#### Exercise instructions:
Return only the lines running from the one that contains "IC1 pin PA1: VCC -> none" through the end of the entries, exactly, both ends included. Omit pictures.

#### Data under study:
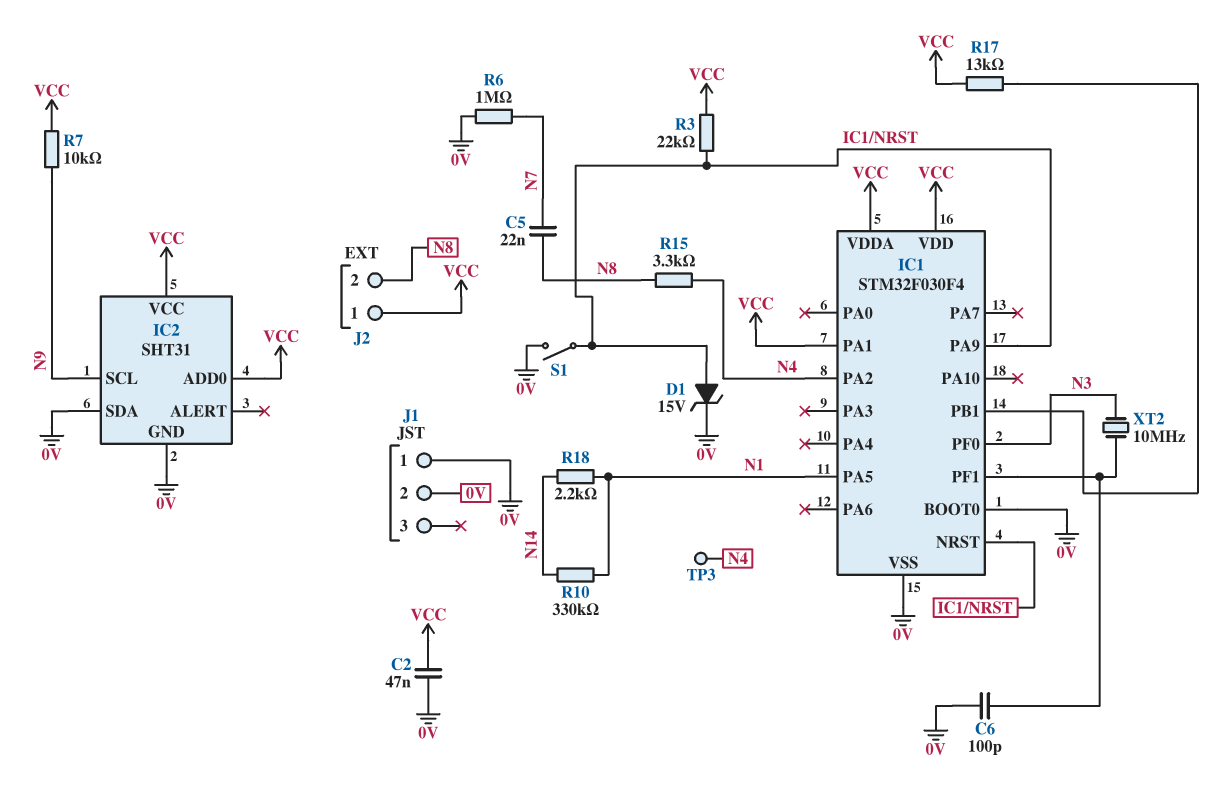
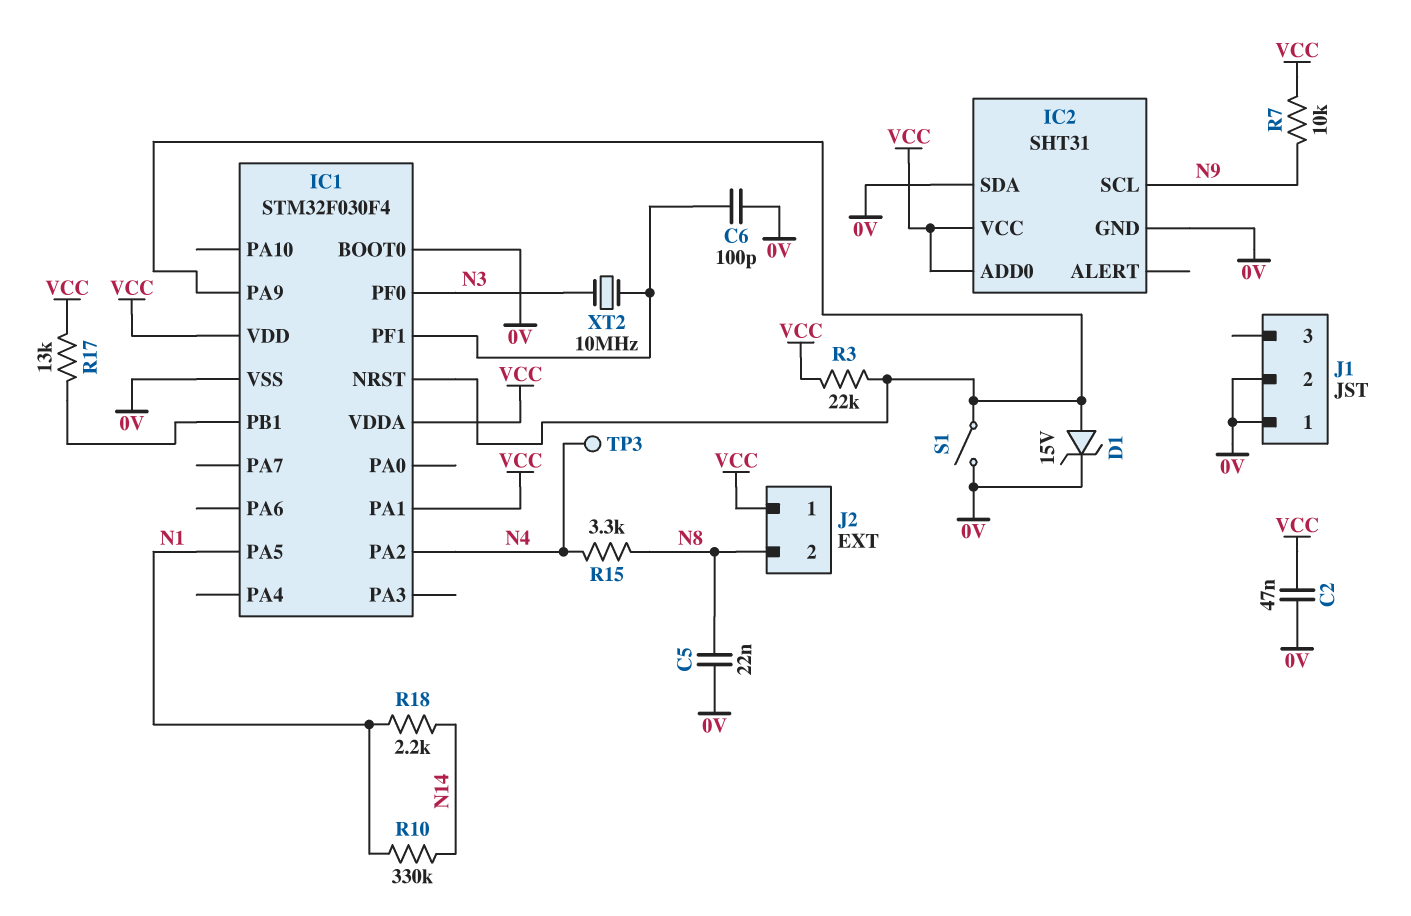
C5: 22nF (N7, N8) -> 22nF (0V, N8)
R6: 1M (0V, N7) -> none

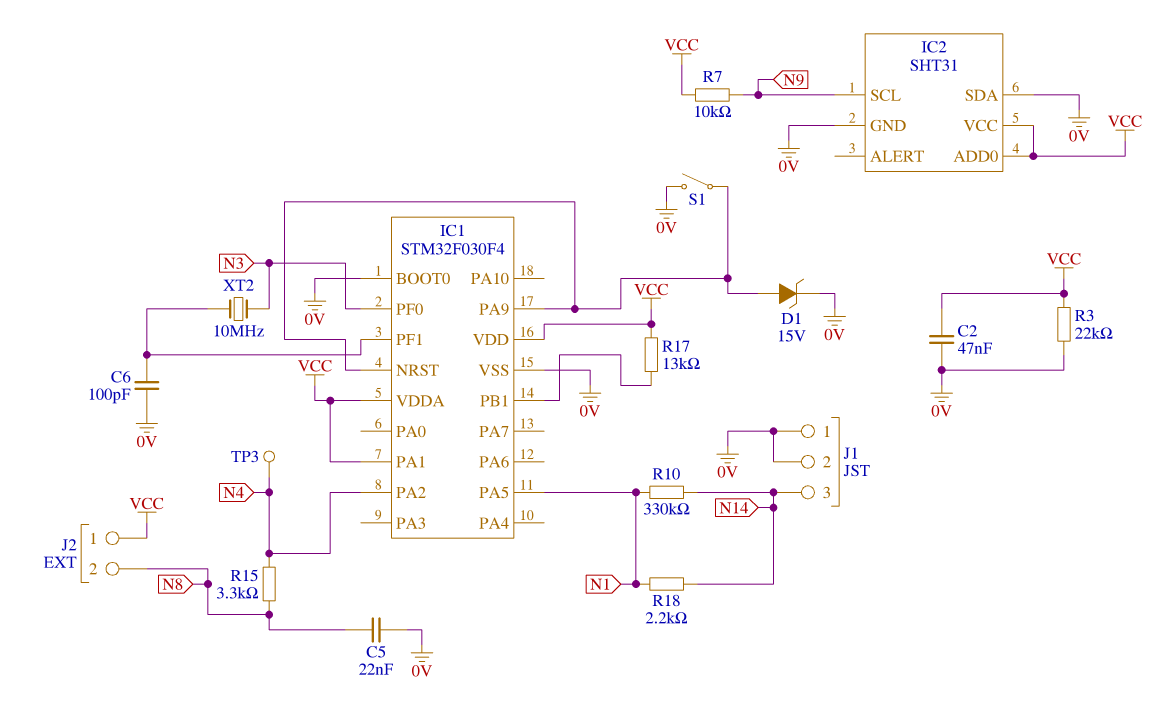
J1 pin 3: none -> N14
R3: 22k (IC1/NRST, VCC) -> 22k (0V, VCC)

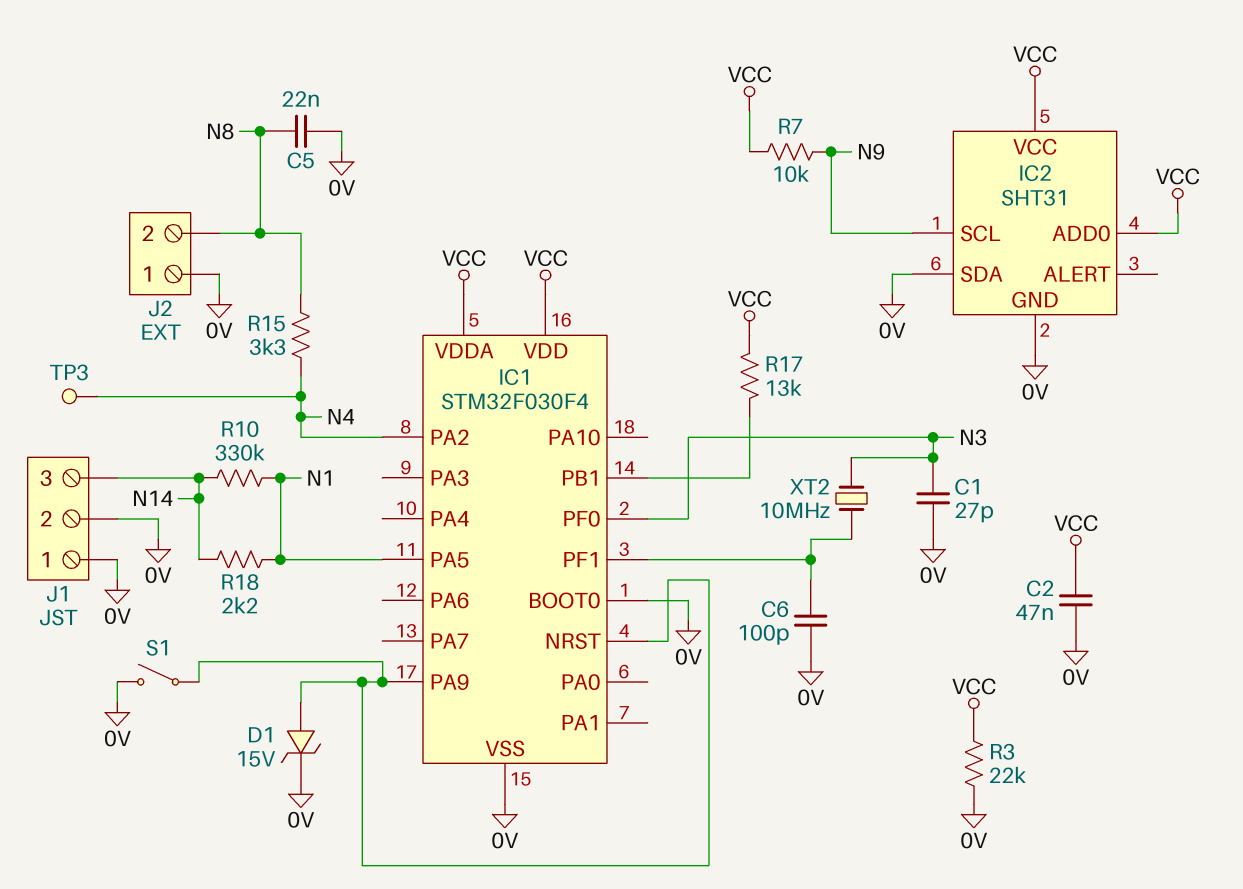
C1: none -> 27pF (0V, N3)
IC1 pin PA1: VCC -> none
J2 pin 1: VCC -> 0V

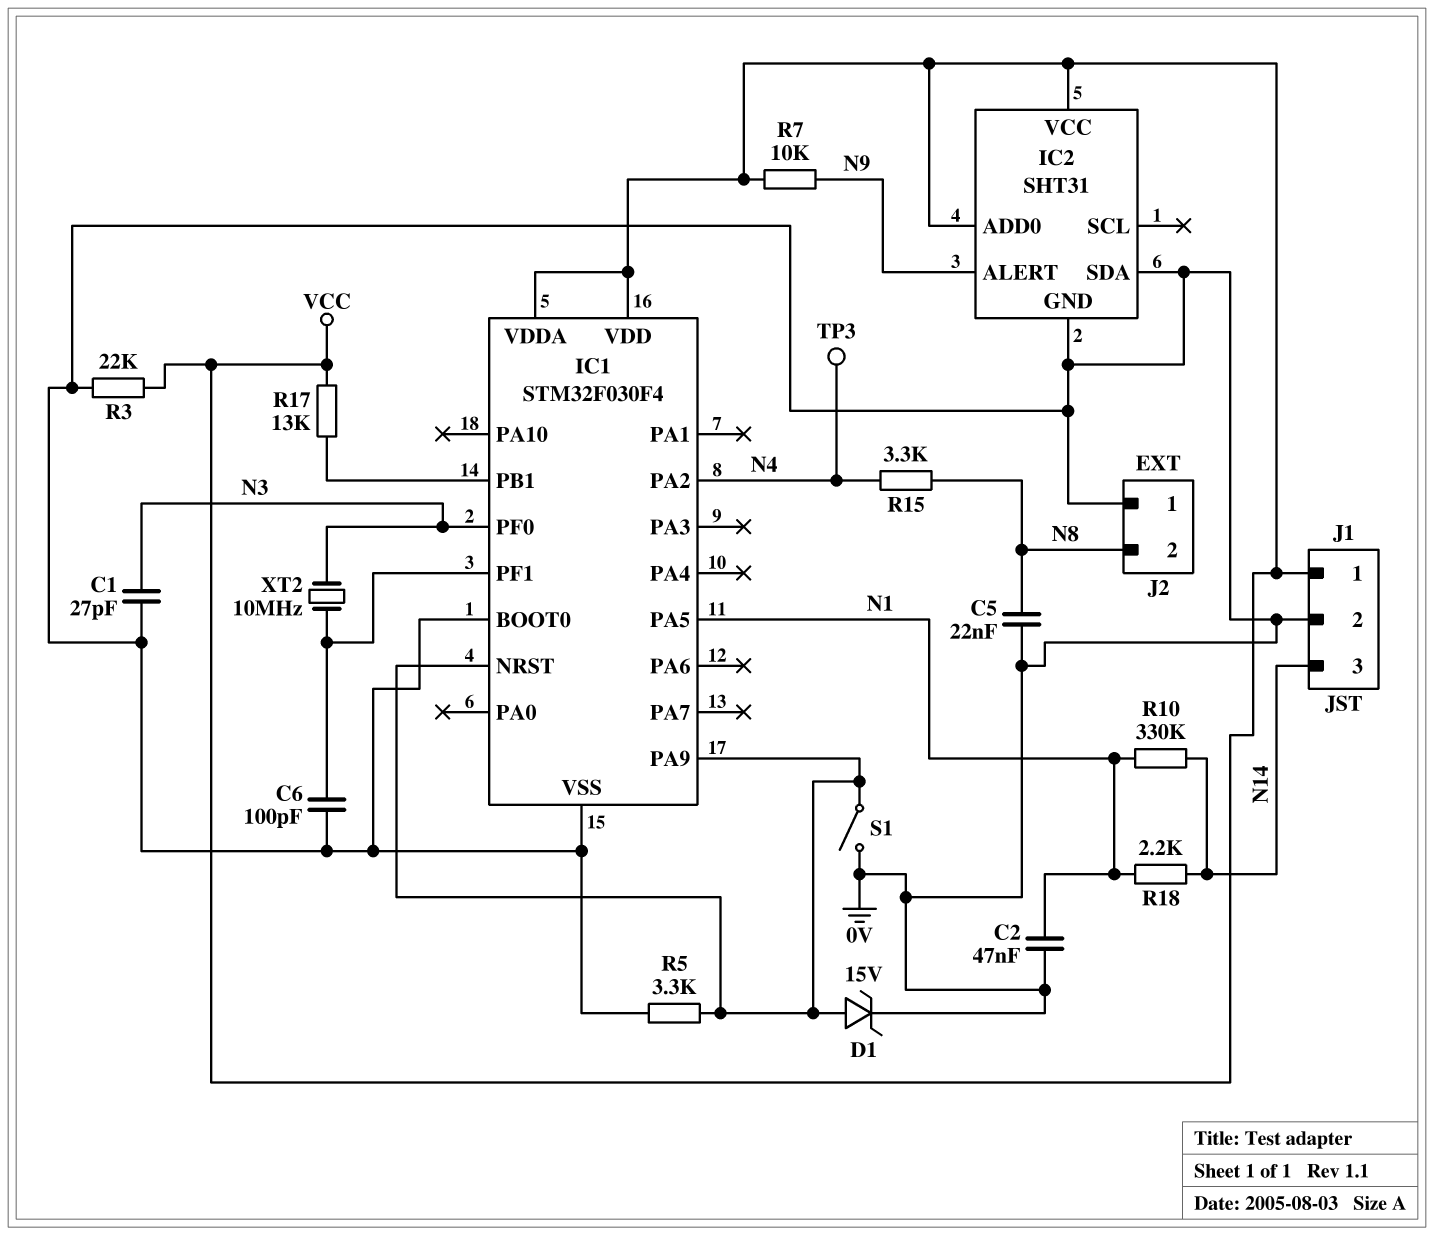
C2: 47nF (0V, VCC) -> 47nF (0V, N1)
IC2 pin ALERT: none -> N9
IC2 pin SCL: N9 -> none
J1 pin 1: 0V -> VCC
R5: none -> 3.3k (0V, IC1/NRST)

#### Answer area:
IC1 pin PA1: VCC -> none
J2 pin 1: VCC -> 0V

C2: 47nF (0V, VCC) -> 47nF (0V, N1)
IC2 pin ALERT: none -> N9
IC2 pin SCL: N9 -> none
J1 pin 1: 0V -> VCC
R5: none -> 3.3k (0V, IC1/NRST)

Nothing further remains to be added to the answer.